Work to complete
An exact transcript of the records is what this task asks for.

Given data
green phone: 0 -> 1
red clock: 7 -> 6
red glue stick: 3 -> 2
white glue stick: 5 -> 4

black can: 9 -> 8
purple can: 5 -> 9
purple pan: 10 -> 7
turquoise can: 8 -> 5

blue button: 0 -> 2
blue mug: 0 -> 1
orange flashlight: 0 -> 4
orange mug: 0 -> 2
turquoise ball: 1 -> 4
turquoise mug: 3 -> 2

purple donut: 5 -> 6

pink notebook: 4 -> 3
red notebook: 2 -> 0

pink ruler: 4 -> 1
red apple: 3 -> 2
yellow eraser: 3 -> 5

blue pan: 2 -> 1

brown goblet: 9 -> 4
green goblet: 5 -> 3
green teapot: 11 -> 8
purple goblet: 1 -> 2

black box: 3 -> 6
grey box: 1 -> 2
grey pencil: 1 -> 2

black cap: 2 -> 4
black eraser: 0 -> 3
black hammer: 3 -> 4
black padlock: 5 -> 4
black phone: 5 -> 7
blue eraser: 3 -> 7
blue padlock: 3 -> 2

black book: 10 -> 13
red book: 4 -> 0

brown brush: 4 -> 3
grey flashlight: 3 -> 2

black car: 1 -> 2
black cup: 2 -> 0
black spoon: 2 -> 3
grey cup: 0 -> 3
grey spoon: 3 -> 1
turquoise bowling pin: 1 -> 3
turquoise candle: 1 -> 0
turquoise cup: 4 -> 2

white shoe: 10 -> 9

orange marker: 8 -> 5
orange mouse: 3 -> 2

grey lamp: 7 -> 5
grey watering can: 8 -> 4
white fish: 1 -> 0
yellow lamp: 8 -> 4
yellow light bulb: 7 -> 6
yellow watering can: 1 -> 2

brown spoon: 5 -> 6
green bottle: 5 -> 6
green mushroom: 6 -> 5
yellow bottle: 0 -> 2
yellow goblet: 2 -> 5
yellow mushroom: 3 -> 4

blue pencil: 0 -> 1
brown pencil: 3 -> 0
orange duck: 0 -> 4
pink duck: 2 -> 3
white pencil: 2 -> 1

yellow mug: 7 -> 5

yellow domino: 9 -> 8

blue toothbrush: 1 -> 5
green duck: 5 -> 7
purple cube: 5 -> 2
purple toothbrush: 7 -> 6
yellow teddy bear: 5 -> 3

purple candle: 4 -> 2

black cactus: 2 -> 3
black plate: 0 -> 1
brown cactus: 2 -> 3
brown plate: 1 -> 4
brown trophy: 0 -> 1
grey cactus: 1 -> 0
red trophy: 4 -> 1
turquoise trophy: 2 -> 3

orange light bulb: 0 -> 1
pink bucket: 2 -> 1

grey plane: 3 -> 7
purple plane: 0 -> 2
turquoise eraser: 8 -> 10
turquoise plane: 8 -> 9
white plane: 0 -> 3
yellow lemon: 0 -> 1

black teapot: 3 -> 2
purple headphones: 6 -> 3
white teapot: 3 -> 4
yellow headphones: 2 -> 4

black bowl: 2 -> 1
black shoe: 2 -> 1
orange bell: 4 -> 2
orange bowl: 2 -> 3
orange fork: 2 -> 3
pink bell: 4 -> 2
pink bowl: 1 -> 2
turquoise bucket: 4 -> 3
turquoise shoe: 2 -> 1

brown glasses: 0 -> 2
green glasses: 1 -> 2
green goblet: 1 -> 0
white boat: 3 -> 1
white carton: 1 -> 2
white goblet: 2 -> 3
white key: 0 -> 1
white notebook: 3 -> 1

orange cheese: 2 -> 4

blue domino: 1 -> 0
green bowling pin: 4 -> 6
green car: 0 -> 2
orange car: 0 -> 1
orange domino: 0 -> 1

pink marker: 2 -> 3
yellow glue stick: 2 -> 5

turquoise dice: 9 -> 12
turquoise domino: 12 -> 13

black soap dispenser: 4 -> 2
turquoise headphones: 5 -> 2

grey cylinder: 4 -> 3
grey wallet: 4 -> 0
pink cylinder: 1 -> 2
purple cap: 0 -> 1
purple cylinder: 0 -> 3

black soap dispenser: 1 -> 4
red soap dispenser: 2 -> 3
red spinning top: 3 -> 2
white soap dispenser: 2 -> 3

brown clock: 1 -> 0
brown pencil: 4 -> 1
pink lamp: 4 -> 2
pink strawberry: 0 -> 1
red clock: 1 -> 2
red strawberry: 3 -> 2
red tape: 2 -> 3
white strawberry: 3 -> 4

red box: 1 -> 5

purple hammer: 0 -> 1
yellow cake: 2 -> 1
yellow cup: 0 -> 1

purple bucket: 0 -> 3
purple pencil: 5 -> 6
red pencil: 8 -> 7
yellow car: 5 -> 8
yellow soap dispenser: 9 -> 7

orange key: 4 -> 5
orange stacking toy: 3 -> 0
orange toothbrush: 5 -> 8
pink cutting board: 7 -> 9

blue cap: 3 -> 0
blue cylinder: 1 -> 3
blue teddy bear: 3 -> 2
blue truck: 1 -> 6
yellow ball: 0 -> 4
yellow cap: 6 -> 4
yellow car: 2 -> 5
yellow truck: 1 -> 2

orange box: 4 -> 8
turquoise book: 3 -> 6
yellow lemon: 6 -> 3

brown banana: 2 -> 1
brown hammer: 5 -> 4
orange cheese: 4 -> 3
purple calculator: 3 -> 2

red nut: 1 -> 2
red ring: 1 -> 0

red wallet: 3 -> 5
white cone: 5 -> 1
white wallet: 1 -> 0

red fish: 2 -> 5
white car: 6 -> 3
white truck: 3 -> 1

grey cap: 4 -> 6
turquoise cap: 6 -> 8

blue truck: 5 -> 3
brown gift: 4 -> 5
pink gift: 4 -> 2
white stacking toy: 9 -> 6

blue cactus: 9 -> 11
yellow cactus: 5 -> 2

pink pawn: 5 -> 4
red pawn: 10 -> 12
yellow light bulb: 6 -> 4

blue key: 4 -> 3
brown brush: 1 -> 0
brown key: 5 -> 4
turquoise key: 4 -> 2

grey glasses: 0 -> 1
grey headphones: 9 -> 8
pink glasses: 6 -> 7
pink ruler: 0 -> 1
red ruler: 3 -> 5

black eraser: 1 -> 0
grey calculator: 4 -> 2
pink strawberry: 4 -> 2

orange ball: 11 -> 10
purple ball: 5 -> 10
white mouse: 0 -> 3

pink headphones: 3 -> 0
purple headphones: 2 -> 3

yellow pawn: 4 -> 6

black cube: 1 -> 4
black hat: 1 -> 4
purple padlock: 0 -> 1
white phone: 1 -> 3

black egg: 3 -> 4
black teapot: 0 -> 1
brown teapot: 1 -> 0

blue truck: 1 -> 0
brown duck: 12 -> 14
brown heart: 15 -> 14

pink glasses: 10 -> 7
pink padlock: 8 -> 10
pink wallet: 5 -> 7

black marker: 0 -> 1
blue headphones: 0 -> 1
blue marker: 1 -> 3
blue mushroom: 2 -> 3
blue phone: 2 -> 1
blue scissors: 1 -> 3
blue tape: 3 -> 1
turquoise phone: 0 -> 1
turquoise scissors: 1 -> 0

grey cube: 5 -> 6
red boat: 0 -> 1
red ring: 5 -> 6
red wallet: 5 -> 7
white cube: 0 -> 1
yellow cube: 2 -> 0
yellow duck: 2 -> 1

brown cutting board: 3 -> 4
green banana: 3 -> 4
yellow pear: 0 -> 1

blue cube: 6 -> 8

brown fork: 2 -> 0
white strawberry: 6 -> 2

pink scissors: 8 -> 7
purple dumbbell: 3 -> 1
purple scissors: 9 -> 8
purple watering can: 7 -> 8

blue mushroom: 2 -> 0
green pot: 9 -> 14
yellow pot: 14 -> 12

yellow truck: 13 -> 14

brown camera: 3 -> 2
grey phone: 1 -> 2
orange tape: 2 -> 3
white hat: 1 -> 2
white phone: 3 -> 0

Exercise output
green phone: 0 -> 1
red clock: 7 -> 6
red glue stick: 3 -> 2
white glue stick: 5 -> 4

black can: 9 -> 8
purple can: 5 -> 9
purple pan: 10 -> 7
turquoise can: 8 -> 5

blue button: 0 -> 2
blue mug: 0 -> 1
orange flashlight: 0 -> 4
orange mug: 0 -> 2
turquoise ball: 1 -> 4
turquoise mug: 3 -> 2

purple donut: 5 -> 6

pink notebook: 4 -> 3
red notebook: 2 -> 0

pink ruler: 4 -> 1
red apple: 3 -> 2
yellow eraser: 3 -> 5

blue pan: 2 -> 1

brown goblet: 9 -> 4
green goblet: 5 -> 3
green teapot: 11 -> 8
purple goblet: 1 -> 2

black box: 3 -> 6
grey box: 1 -> 2
grey pencil: 1 -> 2

black cap: 2 -> 4
black eraser: 0 -> 3
black hammer: 3 -> 4
black padlock: 5 -> 4
black phone: 5 -> 7
blue eraser: 3 -> 7
blue padlock: 3 -> 2

black book: 10 -> 13
red book: 4 -> 0

brown brush: 4 -> 3
grey flashlight: 3 -> 2

black car: 1 -> 2
black cup: 2 -> 0
black spoon: 2 -> 3
grey cup: 0 -> 3
grey spoon: 3 -> 1
turquoise bowling pin: 1 -> 3
turquoise candle: 1 -> 0
turquoise cup: 4 -> 2

white shoe: 10 -> 9

orange marker: 8 -> 5
orange mouse: 3 -> 2

grey lamp: 7 -> 5
grey watering can: 8 -> 4
white fish: 1 -> 0
yellow lamp: 8 -> 4
yellow light bulb: 7 -> 6
yellow watering can: 1 -> 2

brown spoon: 5 -> 6
green bottle: 5 -> 6
green mushroom: 6 -> 5
yellow bottle: 0 -> 2
yellow goblet: 2 -> 5
yellow mushroom: 3 -> 4

blue pencil: 0 -> 1
brown pencil: 3 -> 0
orange duck: 0 -> 4
pink duck: 2 -> 3
white pencil: 2 -> 1

yellow mug: 7 -> 5

yellow domino: 9 -> 8

blue toothbrush: 1 -> 5
green duck: 5 -> 7
purple cube: 5 -> 2
purple toothbrush: 7 -> 6
yellow teddy bear: 5 -> 3

purple candle: 4 -> 2

black cactus: 2 -> 3
black plate: 0 -> 1
brown cactus: 2 -> 3
brown plate: 1 -> 4
brown trophy: 0 -> 1
grey cactus: 1 -> 0
red trophy: 4 -> 1
turquoise trophy: 2 -> 3

orange light bulb: 0 -> 1
pink bucket: 2 -> 1

grey plane: 3 -> 7
purple plane: 0 -> 2
turquoise eraser: 8 -> 10
turquoise plane: 8 -> 9
white plane: 0 -> 3
yellow lemon: 0 -> 1

black teapot: 3 -> 2
purple headphones: 6 -> 3
white teapot: 3 -> 4
yellow headphones: 2 -> 4

black bowl: 2 -> 1
black shoe: 2 -> 1
orange bell: 4 -> 2
orange bowl: 2 -> 3
orange fork: 2 -> 3
pink bell: 4 -> 2
pink bowl: 1 -> 2
turquoise bucket: 4 -> 3
turquoise shoe: 2 -> 1

brown glasses: 0 -> 2
green glasses: 1 -> 2
green goblet: 1 -> 0
white boat: 3 -> 1
white carton: 1 -> 2
white goblet: 2 -> 3
white key: 0 -> 1
white notebook: 3 -> 1

orange cheese: 2 -> 4

blue domino: 1 -> 0
green bowling pin: 4 -> 6
green car: 0 -> 2
orange car: 0 -> 1
orange domino: 0 -> 1

pink marker: 2 -> 3
yellow glue stick: 2 -> 5

turquoise dice: 9 -> 12
turquoise domino: 12 -> 13

black soap dispenser: 4 -> 2
turquoise headphones: 5 -> 2

grey cylinder: 4 -> 3
grey wallet: 4 -> 0
pink cylinder: 1 -> 2
purple cap: 0 -> 1
purple cylinder: 0 -> 3

black soap dispenser: 1 -> 4
red soap dispenser: 2 -> 3
red spinning top: 3 -> 2
white soap dispenser: 2 -> 3

brown clock: 1 -> 0
brown pencil: 4 -> 1
pink lamp: 4 -> 2
pink strawberry: 0 -> 1
red clock: 1 -> 2
red strawberry: 3 -> 2
red tape: 2 -> 3
white strawberry: 3 -> 4

red box: 1 -> 5

purple hammer: 0 -> 1
yellow cake: 2 -> 1
yellow cup: 0 -> 1

purple bucket: 0 -> 3
purple pencil: 5 -> 6
red pencil: 8 -> 7
yellow car: 5 -> 8
yellow soap dispenser: 9 -> 7

orange key: 4 -> 5
orange stacking toy: 3 -> 0
orange toothbrush: 5 -> 8
pink cutting board: 7 -> 9

blue cap: 3 -> 0
blue cylinder: 1 -> 3
blue teddy bear: 3 -> 2
blue truck: 1 -> 6
yellow ball: 0 -> 4
yellow cap: 6 -> 4
yellow car: 2 -> 5
yellow truck: 1 -> 2

orange box: 4 -> 8
turquoise book: 3 -> 6
yellow lemon: 6 -> 3

brown banana: 2 -> 1
brown hammer: 5 -> 4
orange cheese: 4 -> 3
purple calculator: 3 -> 2

red nut: 1 -> 2
red ring: 1 -> 0

red wallet: 3 -> 5
white cone: 5 -> 1
white wallet: 1 -> 0

red fish: 2 -> 5
white car: 6 -> 3
white truck: 3 -> 1

grey cap: 4 -> 6
turquoise cap: 6 -> 8

blue truck: 5 -> 3
brown gift: 4 -> 5
pink gift: 4 -> 2
white stacking toy: 9 -> 6

blue cactus: 9 -> 11
yellow cactus: 5 -> 2

pink pawn: 5 -> 4
red pawn: 10 -> 12
yellow light bulb: 6 -> 4

blue key: 4 -> 3
brown brush: 1 -> 0
brown key: 5 -> 4
turquoise key: 4 -> 2

grey glasses: 0 -> 1
grey headphones: 9 -> 8
pink glasses: 6 -> 7
pink ruler: 0 -> 1
red ruler: 3 -> 5

black eraser: 1 -> 0
grey calculator: 4 -> 2
pink strawberry: 4 -> 2

orange ball: 11 -> 10
purple ball: 5 -> 10
white mouse: 0 -> 3

pink headphones: 3 -> 0
purple headphones: 2 -> 3

yellow pawn: 4 -> 6

black cube: 1 -> 4
black hat: 1 -> 4
purple padlock: 0 -> 1
white phone: 1 -> 3

black egg: 3 -> 4
black teapot: 0 -> 1
brown teapot: 1 -> 0

blue truck: 1 -> 0
brown duck: 12 -> 14
brown heart: 15 -> 14

pink glasses: 10 -> 7
pink padlock: 8 -> 10
pink wallet: 5 -> 7

black marker: 0 -> 1
blue headphones: 0 -> 1
blue marker: 1 -> 3
blue mushroom: 2 -> 3
blue phone: 2 -> 1
blue scissors: 1 -> 3
blue tape: 3 -> 1
turquoise phone: 0 -> 1
turquoise scissors: 1 -> 0

grey cube: 5 -> 6
red boat: 0 -> 1
red ring: 5 -> 6
red wallet: 5 -> 7
white cube: 0 -> 1
yellow cube: 2 -> 0
yellow duck: 2 -> 1

brown cutting board: 3 -> 4
green banana: 3 -> 4
yellow pear: 0 -> 1

blue cube: 6 -> 8

brown fork: 2 -> 0
white strawberry: 6 -> 2

pink scissors: 8 -> 7
purple dumbbell: 3 -> 1
purple scissors: 9 -> 8
purple watering can: 7 -> 8

blue mushroom: 2 -> 0
green pot: 9 -> 14
yellow pot: 14 -> 12

yellow truck: 13 -> 14

brown camera: 3 -> 2
grey phone: 1 -> 2
orange tape: 2 -> 3
white hat: 1 -> 2
white phone: 3 -> 0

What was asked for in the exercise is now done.